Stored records
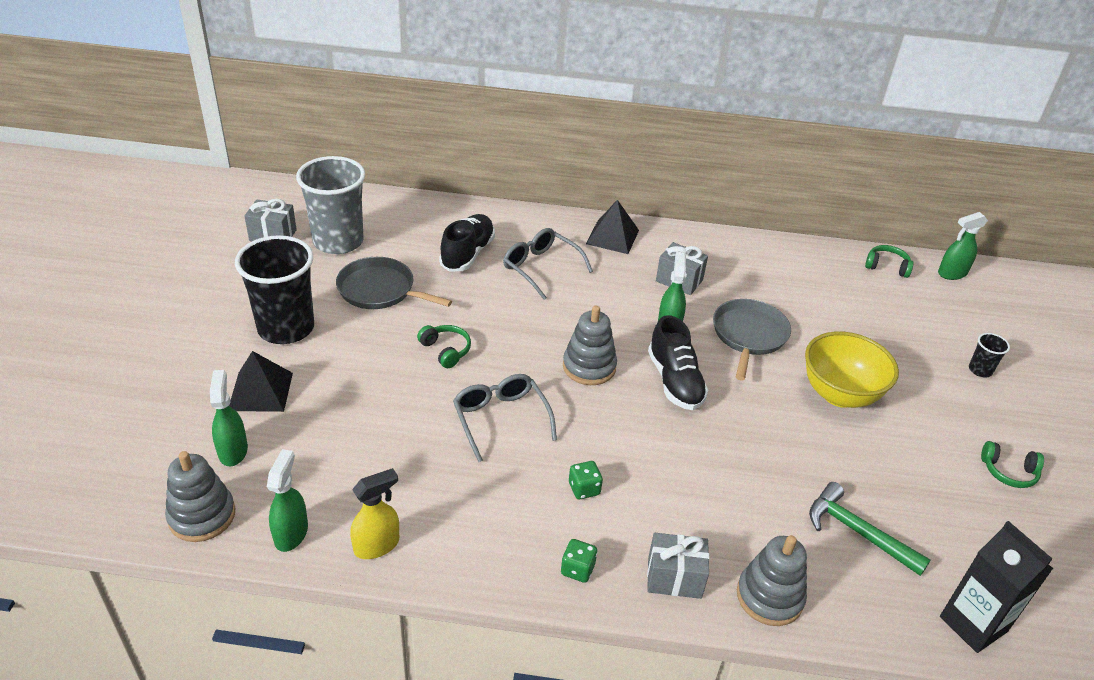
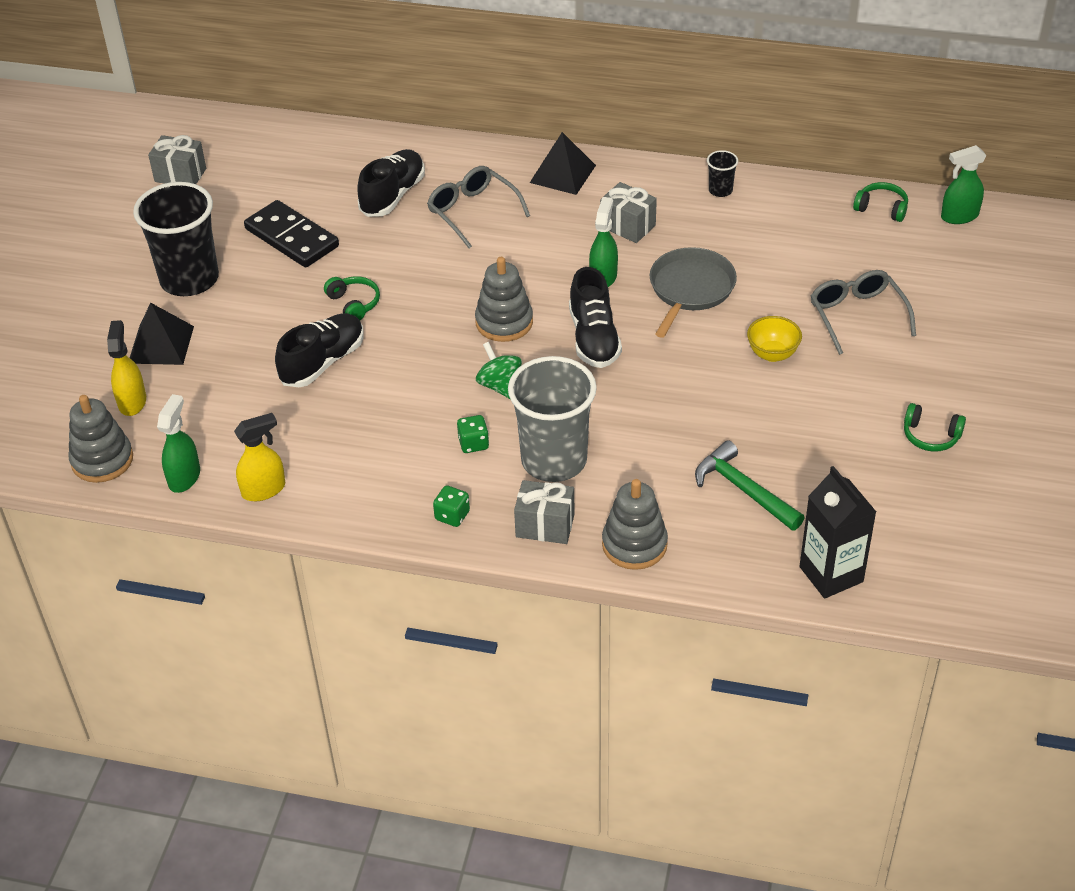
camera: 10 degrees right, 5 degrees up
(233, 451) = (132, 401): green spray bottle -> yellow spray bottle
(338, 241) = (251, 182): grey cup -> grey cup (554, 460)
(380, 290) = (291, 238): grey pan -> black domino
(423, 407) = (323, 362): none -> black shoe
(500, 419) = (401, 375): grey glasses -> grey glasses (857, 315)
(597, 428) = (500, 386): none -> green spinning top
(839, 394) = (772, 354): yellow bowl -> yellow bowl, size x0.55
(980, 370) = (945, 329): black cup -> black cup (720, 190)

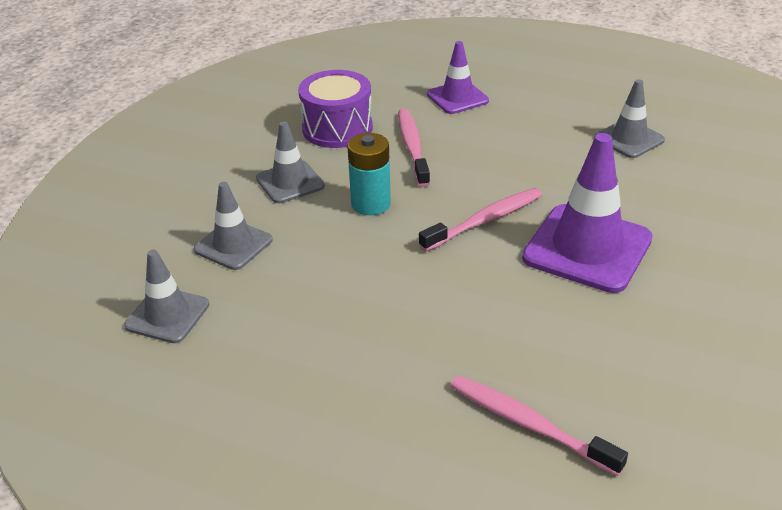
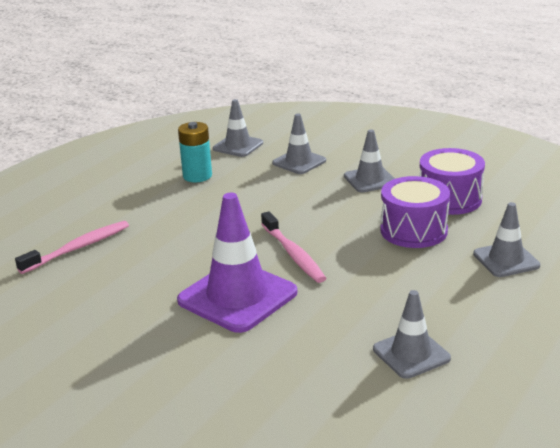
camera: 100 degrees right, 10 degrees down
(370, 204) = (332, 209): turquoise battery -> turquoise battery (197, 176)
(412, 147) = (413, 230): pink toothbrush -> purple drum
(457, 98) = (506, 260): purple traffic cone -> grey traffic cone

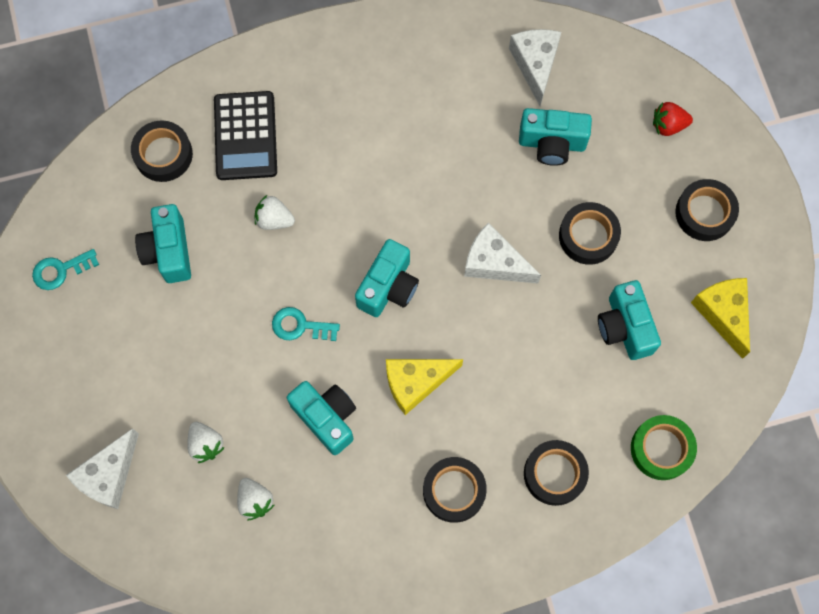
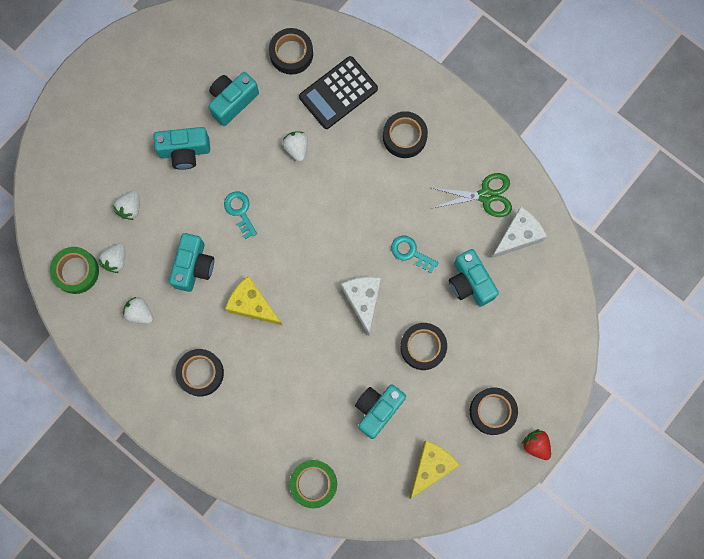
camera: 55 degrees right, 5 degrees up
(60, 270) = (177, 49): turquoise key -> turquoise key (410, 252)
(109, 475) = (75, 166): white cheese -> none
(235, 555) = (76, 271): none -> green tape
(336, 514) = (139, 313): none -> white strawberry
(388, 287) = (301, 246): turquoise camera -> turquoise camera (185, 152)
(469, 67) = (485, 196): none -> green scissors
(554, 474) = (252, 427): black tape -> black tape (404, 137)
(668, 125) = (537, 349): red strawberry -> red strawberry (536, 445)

WORK REQUIRED:
What is wanted is the line containing "(109, 475) = (75, 166): white cheese -> none" and every line after it through the last line of the entries, printed exactly.

SOLUTION BELOW:
(109, 475) = (75, 166): white cheese -> none
(235, 555) = (76, 271): none -> green tape
(336, 514) = (139, 313): none -> white strawberry
(388, 287) = (301, 246): turquoise camera -> turquoise camera (185, 152)
(469, 67) = (485, 196): none -> green scissors
(554, 474) = (252, 427): black tape -> black tape (404, 137)
(668, 125) = (537, 349): red strawberry -> red strawberry (536, 445)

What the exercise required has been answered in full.